_Task_. Word-for-word reproduction, images excluded: copy every entry below.

________________

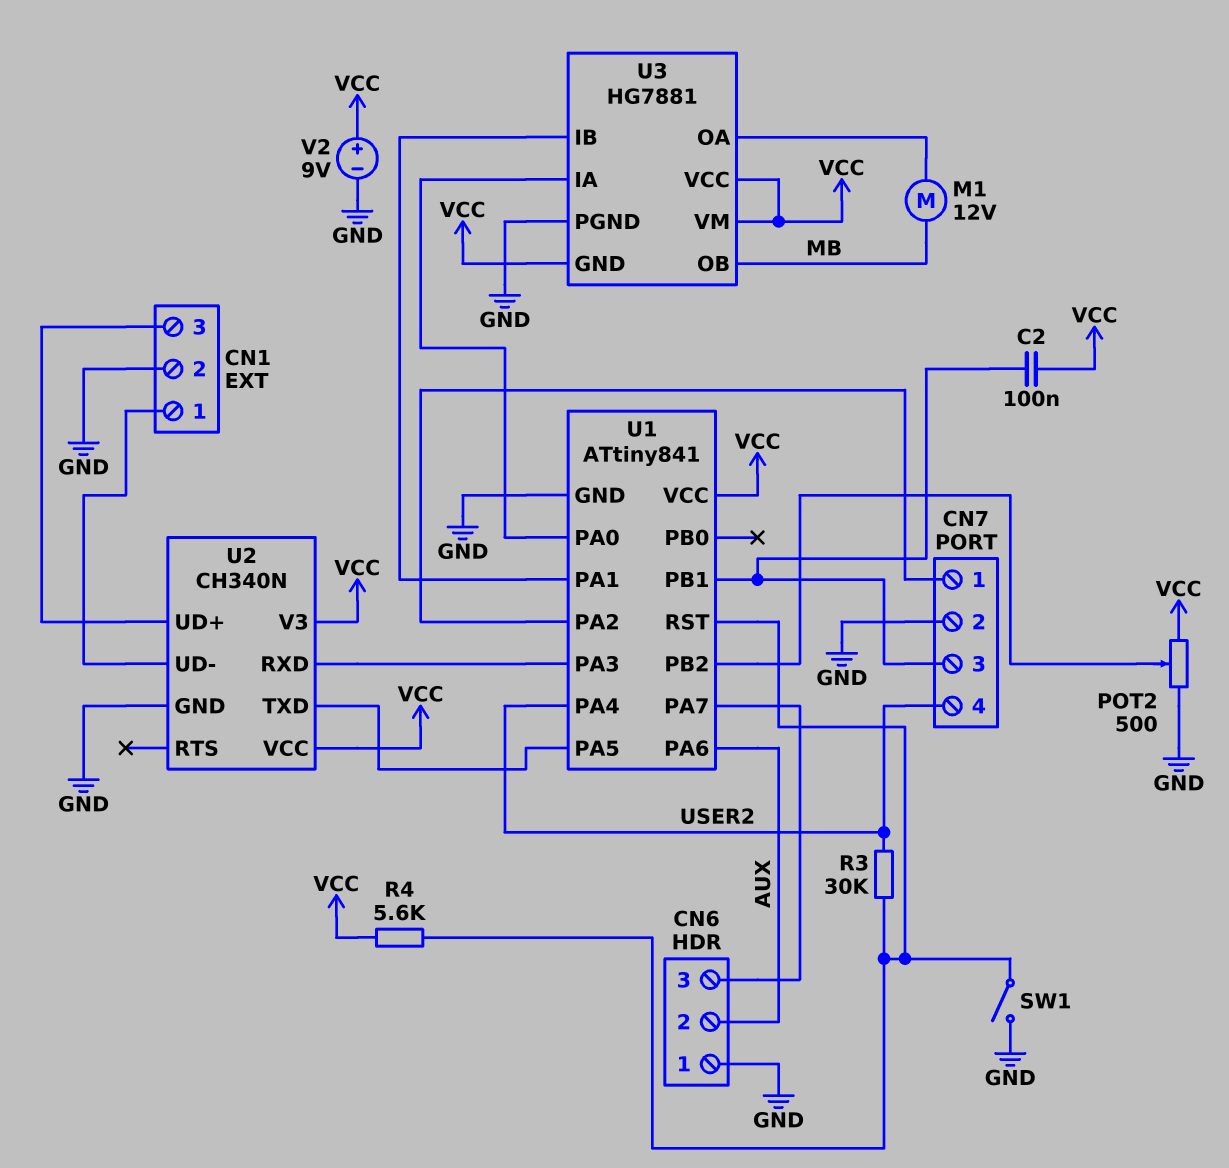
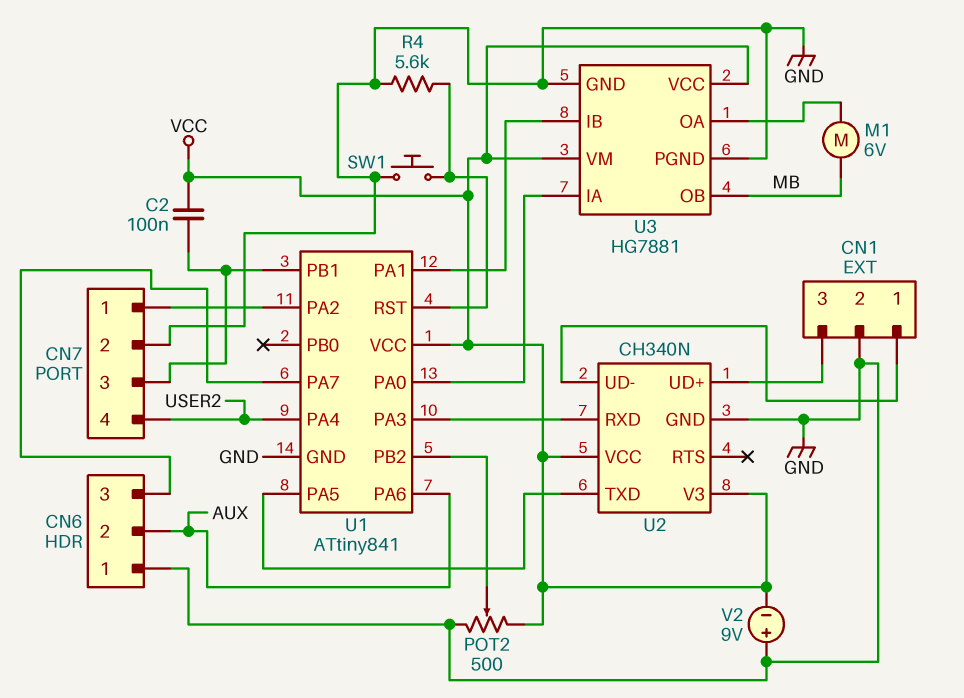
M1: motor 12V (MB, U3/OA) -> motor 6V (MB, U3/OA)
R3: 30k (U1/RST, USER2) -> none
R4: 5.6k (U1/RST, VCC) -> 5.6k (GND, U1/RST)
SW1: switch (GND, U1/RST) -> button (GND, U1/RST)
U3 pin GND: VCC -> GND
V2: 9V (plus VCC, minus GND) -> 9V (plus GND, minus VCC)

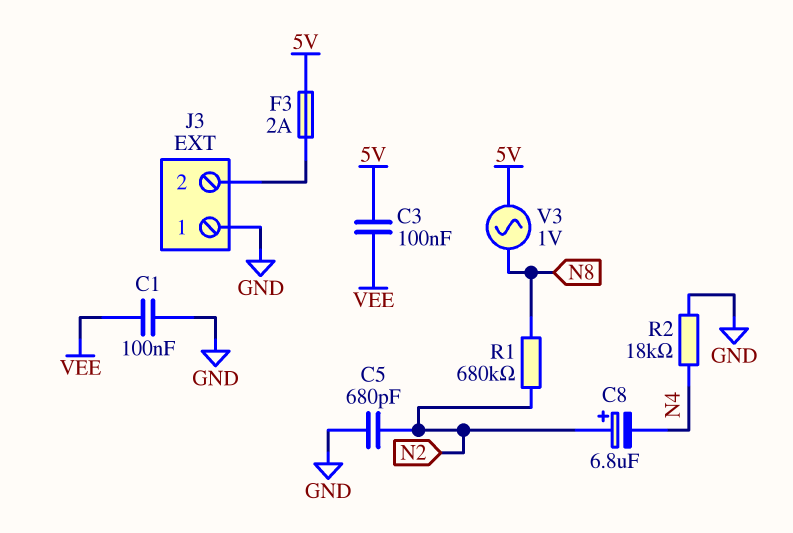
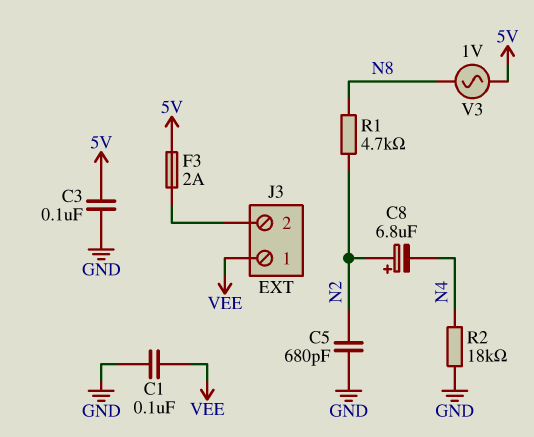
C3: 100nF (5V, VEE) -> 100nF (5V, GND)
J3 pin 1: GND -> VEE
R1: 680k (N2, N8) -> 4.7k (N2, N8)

________________

_Finished exercise_.
M1: motor 12V (MB, U3/OA) -> motor 6V (MB, U3/OA)
R3: 30k (U1/RST, USER2) -> none
R4: 5.6k (U1/RST, VCC) -> 5.6k (GND, U1/RST)
SW1: switch (GND, U1/RST) -> button (GND, U1/RST)
U3 pin GND: VCC -> GND
V2: 9V (plus VCC, minus GND) -> 9V (plus GND, minus VCC)

C3: 100nF (5V, VEE) -> 100nF (5V, GND)
J3 pin 1: GND -> VEE
R1: 680k (N2, N8) -> 4.7k (N2, N8)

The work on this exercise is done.